(Before-and-after change data)
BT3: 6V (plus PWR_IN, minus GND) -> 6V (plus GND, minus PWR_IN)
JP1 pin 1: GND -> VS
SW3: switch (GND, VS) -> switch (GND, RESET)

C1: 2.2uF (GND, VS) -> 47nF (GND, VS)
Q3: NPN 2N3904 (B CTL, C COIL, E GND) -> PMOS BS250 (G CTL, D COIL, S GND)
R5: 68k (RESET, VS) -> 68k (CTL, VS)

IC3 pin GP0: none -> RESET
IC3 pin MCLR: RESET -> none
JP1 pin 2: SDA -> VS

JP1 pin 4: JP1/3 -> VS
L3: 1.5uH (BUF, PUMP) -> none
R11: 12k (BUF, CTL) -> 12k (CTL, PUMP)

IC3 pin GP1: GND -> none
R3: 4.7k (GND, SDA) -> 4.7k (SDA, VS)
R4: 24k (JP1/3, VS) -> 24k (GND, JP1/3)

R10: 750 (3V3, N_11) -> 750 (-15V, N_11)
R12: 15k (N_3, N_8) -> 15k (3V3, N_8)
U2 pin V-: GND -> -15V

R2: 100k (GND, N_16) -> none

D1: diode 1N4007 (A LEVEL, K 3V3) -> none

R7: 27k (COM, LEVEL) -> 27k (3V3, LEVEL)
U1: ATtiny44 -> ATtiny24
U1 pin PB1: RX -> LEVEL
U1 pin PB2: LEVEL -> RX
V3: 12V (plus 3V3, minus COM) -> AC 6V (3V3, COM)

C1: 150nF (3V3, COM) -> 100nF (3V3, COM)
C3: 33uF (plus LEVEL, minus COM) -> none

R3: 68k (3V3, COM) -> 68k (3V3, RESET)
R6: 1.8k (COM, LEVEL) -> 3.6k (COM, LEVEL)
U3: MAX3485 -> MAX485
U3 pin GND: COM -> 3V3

**TASK DETAILS:** Repeat exactly the lines from the first line of the records above through the line containing "R12: 15k (N_3, N_8) -> 15k (3V3, N_8)", both included, and nothing else.

**RESPONSE TO THIS EXERCISE:**
BT3: 6V (plus PWR_IN, minus GND) -> 6V (plus GND, minus PWR_IN)
JP1 pin 1: GND -> VS
SW3: switch (GND, VS) -> switch (GND, RESET)

C1: 2.2uF (GND, VS) -> 47nF (GND, VS)
Q3: NPN 2N3904 (B CTL, C COIL, E GND) -> PMOS BS250 (G CTL, D COIL, S GND)
R5: 68k (RESET, VS) -> 68k (CTL, VS)

IC3 pin GP0: none -> RESET
IC3 pin MCLR: RESET -> none
JP1 pin 2: SDA -> VS

JP1 pin 4: JP1/3 -> VS
L3: 1.5uH (BUF, PUMP) -> none
R11: 12k (BUF, CTL) -> 12k (CTL, PUMP)

IC3 pin GP1: GND -> none
R3: 4.7k (GND, SDA) -> 4.7k (SDA, VS)
R4: 24k (JP1/3, VS) -> 24k (GND, JP1/3)

R10: 750 (3V3, N_11) -> 750 (-15V, N_11)
R12: 15k (N_3, N_8) -> 15k (3V3, N_8)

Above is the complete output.